What is being asked
The whole answer is the data below, retyped exactly.

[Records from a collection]
□ □ □ □ □ □ □
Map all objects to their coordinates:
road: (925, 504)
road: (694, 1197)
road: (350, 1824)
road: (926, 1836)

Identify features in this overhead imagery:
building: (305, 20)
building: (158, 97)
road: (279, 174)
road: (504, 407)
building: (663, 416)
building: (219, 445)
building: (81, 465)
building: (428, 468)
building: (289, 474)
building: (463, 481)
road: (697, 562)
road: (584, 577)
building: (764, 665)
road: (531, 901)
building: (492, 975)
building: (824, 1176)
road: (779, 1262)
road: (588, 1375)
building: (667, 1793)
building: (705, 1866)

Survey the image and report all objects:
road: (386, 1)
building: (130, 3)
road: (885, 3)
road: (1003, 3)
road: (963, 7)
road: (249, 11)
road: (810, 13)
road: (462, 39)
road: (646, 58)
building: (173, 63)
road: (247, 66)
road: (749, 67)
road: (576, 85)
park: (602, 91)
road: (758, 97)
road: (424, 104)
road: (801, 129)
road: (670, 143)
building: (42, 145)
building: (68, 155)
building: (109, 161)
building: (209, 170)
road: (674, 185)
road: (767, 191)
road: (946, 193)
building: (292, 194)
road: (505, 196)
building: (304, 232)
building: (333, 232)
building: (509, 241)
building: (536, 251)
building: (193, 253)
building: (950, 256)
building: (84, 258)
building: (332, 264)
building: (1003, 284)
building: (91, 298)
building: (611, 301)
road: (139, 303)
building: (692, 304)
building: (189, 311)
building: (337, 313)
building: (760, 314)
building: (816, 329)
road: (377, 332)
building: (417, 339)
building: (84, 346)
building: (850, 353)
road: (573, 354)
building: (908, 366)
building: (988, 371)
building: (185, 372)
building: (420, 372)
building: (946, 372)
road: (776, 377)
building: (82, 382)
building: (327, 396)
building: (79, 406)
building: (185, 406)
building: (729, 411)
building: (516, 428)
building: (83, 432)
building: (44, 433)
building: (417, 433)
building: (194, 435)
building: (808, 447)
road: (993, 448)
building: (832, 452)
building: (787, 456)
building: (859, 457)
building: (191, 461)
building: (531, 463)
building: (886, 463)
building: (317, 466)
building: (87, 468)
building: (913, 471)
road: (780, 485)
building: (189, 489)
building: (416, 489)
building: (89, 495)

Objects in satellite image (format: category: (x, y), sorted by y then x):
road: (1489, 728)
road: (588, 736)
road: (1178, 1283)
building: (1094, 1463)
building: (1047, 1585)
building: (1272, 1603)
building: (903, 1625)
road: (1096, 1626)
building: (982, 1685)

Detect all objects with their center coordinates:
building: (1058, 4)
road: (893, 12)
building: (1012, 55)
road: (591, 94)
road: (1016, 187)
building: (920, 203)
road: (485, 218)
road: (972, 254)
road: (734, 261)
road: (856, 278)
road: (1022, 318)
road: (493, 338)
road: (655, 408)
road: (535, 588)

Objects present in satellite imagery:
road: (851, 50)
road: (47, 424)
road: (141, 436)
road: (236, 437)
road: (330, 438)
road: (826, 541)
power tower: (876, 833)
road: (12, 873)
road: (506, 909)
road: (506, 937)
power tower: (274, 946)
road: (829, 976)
□ □ □ □ □ □ □
Answer section
Map all objects to their coordinates:
road: (925, 504)
road: (694, 1197)
road: (350, 1824)
road: (926, 1836)

Identify features in this overhead imagery:
building: (305, 20)
building: (158, 97)
road: (279, 174)
road: (504, 407)
building: (663, 416)
building: (219, 445)
building: (81, 465)
building: (428, 468)
building: (289, 474)
building: (463, 481)
road: (697, 562)
road: (584, 577)
building: (764, 665)
road: (531, 901)
building: (492, 975)
building: (824, 1176)
road: (779, 1262)
road: (588, 1375)
building: (667, 1793)
building: (705, 1866)

Survey the image and report all objects:
road: (386, 1)
building: (130, 3)
road: (885, 3)
road: (1003, 3)
road: (963, 7)
road: (249, 11)
road: (810, 13)
road: (462, 39)
road: (646, 58)
building: (173, 63)
road: (247, 66)
road: (749, 67)
road: (576, 85)
park: (602, 91)
road: (758, 97)
road: (424, 104)
road: (801, 129)
road: (670, 143)
building: (42, 145)
building: (68, 155)
building: (109, 161)
building: (209, 170)
road: (674, 185)
road: (767, 191)
road: (946, 193)
building: (292, 194)
road: (505, 196)
building: (304, 232)
building: (333, 232)
building: (509, 241)
building: (536, 251)
building: (193, 253)
building: (950, 256)
building: (84, 258)
building: (332, 264)
building: (1003, 284)
building: (91, 298)
building: (611, 301)
road: (139, 303)
building: (692, 304)
building: (189, 311)
building: (337, 313)
building: (760, 314)
building: (816, 329)
road: (377, 332)
building: (417, 339)
building: (84, 346)
building: (850, 353)
road: (573, 354)
building: (908, 366)
building: (988, 371)
building: (185, 372)
building: (420, 372)
building: (946, 372)
road: (776, 377)
building: (82, 382)
building: (327, 396)
building: (79, 406)
building: (185, 406)
building: (729, 411)
building: (516, 428)
building: (83, 432)
building: (44, 433)
building: (417, 433)
building: (194, 435)
building: (808, 447)
road: (993, 448)
building: (832, 452)
building: (787, 456)
building: (859, 457)
building: (191, 461)
building: (531, 463)
building: (886, 463)
building: (317, 466)
building: (87, 468)
building: (913, 471)
road: (780, 485)
building: (189, 489)
building: (416, 489)
building: (89, 495)

Objects in satellite image (format: category: (x, y), sorted by y then x):
road: (1489, 728)
road: (588, 736)
road: (1178, 1283)
building: (1094, 1463)
building: (1047, 1585)
building: (1272, 1603)
building: (903, 1625)
road: (1096, 1626)
building: (982, 1685)

Detect all objects with their center coordinates:
building: (1058, 4)
road: (893, 12)
building: (1012, 55)
road: (591, 94)
road: (1016, 187)
building: (920, 203)
road: (485, 218)
road: (972, 254)
road: (734, 261)
road: (856, 278)
road: (1022, 318)
road: (493, 338)
road: (655, 408)
road: (535, 588)

Objects present in satellite imagery:
road: (851, 50)
road: (47, 424)
road: (141, 436)
road: (236, 437)
road: (330, 438)
road: (826, 541)
power tower: (876, 833)
road: (12, 873)
road: (506, 909)
road: (506, 937)
power tower: (274, 946)
road: (829, 976)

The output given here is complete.